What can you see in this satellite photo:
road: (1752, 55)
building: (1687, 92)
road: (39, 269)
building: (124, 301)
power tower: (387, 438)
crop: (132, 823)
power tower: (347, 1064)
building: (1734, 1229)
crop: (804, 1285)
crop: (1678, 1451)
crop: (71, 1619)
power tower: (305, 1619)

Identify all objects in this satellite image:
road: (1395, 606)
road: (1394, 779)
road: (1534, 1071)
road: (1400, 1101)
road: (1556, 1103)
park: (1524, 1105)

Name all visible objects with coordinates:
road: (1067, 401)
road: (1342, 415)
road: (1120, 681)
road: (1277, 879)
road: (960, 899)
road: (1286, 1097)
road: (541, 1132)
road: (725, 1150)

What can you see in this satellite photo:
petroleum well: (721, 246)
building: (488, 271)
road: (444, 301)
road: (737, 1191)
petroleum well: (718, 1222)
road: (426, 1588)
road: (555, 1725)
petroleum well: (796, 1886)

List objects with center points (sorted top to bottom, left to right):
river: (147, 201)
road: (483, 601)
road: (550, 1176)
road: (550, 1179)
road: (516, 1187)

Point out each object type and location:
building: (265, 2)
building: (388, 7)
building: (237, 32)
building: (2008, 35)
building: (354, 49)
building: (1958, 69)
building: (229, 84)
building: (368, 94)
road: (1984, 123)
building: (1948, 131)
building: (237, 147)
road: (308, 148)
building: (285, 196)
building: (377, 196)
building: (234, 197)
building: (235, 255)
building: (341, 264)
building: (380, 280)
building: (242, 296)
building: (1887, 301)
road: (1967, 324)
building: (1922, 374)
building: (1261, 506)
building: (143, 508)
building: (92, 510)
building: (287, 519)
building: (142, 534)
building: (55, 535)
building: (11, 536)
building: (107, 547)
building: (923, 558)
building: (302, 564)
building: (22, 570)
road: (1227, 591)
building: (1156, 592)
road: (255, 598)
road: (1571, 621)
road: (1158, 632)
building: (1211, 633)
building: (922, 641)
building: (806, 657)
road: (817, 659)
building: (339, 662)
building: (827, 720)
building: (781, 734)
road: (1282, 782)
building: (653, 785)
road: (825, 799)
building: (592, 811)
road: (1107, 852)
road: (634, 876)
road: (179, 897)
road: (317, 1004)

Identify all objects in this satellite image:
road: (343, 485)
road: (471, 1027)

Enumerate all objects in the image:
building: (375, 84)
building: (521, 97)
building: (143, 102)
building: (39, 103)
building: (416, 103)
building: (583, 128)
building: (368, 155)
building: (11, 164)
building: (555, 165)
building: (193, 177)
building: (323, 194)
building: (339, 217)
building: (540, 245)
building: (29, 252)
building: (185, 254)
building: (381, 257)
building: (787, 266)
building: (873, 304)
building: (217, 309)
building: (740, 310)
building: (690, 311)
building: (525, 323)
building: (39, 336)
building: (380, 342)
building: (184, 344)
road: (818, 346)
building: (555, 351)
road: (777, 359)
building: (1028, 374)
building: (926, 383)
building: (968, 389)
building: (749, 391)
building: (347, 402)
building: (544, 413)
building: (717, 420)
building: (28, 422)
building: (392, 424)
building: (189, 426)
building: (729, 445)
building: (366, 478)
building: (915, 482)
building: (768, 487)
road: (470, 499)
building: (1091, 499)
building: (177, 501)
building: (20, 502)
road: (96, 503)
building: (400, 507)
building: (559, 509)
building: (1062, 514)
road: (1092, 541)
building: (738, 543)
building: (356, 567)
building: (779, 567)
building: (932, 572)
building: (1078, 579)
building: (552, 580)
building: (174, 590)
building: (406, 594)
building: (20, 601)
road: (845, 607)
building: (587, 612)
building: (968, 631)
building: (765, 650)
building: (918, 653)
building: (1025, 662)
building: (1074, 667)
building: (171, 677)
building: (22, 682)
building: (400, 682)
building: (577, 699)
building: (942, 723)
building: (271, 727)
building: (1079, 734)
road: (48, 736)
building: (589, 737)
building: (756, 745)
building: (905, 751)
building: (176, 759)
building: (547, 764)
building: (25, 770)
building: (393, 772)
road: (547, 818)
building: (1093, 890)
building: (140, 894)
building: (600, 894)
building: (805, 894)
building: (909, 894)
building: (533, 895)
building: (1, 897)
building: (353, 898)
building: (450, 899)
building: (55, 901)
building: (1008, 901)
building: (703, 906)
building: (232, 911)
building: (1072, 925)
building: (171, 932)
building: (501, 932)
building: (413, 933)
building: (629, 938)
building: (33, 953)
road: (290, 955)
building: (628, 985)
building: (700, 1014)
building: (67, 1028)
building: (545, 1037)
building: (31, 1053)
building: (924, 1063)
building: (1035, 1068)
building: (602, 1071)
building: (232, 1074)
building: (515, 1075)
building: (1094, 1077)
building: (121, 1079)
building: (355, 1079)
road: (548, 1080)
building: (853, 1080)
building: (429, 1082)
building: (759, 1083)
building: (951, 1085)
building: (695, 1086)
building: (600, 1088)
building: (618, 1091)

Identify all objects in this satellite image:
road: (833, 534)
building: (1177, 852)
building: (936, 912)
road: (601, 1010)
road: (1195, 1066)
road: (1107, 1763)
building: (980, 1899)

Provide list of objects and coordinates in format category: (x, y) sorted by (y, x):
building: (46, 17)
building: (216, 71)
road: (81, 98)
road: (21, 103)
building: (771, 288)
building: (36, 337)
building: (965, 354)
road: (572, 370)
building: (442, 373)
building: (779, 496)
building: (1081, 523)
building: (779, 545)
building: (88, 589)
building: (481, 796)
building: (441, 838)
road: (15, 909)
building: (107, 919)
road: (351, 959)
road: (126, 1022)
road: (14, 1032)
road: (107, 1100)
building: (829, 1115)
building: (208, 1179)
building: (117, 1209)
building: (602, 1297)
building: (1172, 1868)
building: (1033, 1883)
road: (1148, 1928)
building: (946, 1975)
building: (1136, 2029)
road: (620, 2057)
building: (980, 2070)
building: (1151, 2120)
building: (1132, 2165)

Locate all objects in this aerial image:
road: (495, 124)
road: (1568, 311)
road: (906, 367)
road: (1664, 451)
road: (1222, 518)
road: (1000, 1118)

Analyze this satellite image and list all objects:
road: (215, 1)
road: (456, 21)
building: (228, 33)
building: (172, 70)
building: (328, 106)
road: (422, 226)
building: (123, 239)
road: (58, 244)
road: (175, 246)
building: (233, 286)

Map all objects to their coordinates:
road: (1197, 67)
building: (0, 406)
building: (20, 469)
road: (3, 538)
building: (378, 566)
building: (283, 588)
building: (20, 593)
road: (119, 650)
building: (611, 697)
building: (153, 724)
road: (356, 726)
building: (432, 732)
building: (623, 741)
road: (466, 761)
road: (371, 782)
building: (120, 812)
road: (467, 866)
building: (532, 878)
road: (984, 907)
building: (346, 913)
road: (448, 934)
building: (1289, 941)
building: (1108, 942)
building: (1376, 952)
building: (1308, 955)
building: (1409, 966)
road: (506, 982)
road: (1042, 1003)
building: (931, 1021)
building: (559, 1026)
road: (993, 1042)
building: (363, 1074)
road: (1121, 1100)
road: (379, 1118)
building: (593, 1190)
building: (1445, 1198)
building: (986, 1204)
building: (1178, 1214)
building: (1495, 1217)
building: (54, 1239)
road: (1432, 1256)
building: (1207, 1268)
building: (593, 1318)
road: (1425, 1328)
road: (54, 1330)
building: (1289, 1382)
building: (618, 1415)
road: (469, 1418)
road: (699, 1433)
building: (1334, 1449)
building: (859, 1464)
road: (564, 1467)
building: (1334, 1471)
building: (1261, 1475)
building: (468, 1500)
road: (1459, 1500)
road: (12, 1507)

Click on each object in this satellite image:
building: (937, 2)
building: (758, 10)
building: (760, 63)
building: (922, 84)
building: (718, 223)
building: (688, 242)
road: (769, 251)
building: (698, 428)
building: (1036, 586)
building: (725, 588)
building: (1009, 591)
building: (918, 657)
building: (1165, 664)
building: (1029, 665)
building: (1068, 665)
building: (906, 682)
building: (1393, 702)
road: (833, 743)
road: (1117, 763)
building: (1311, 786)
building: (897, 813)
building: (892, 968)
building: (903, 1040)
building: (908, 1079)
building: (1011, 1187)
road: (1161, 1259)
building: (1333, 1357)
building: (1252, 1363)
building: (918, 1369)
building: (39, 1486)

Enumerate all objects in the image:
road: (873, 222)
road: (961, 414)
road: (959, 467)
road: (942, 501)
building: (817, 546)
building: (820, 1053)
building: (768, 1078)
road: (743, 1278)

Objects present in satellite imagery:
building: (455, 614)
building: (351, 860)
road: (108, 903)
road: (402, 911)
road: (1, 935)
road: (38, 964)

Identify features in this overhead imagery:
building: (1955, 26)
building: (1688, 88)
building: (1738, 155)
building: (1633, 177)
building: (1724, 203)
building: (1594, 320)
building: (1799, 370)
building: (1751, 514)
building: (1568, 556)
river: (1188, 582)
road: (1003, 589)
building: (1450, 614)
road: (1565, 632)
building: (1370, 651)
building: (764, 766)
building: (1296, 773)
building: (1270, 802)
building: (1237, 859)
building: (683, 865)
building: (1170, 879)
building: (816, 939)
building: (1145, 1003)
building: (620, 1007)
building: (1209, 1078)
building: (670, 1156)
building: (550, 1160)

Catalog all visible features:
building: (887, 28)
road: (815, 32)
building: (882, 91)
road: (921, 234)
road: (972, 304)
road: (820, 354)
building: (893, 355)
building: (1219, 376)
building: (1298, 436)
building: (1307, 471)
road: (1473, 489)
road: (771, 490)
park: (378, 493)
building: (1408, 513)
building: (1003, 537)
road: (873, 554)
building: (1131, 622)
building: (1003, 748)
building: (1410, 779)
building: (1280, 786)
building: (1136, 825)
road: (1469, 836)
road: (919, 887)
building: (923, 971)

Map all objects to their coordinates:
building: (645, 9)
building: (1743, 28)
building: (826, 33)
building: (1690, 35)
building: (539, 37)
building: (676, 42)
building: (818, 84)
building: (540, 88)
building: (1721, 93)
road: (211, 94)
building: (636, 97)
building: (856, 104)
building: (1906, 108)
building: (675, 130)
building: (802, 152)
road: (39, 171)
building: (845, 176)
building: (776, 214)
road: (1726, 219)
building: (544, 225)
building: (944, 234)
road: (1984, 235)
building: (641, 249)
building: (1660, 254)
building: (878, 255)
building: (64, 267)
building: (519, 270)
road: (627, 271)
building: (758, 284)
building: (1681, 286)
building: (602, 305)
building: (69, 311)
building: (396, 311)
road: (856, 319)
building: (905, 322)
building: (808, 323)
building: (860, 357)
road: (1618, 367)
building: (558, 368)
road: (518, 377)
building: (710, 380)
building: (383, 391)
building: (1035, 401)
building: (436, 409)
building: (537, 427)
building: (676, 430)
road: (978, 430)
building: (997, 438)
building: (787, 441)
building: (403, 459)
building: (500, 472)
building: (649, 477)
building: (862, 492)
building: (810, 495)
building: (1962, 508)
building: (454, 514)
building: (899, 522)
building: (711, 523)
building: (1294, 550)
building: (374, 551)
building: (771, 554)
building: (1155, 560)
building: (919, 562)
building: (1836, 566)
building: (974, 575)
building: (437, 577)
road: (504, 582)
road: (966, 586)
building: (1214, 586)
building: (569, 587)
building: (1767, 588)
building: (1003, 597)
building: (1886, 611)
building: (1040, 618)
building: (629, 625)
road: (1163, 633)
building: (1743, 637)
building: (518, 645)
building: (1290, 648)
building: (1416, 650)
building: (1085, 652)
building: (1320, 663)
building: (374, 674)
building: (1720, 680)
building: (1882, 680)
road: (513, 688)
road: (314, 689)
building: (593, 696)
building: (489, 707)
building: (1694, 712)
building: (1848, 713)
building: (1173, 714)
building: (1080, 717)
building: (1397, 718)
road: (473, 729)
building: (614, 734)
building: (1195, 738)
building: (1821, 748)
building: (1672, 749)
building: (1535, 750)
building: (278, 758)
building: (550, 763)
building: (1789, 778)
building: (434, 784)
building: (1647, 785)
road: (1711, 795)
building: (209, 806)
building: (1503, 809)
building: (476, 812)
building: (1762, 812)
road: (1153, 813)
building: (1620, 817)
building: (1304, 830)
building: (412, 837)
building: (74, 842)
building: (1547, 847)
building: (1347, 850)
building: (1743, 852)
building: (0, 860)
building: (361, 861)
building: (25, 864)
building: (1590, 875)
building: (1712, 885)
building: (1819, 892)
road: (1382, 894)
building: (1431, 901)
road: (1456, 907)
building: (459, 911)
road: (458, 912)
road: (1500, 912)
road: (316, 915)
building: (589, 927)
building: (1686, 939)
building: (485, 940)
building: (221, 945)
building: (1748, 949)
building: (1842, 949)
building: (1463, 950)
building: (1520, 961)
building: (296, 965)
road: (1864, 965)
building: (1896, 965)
....
▶ **Exercise aim**
Return the lines of the records that include the string "tower".

▶ **Response below**
power tower: (387, 438)
power tower: (347, 1064)
power tower: (305, 1619)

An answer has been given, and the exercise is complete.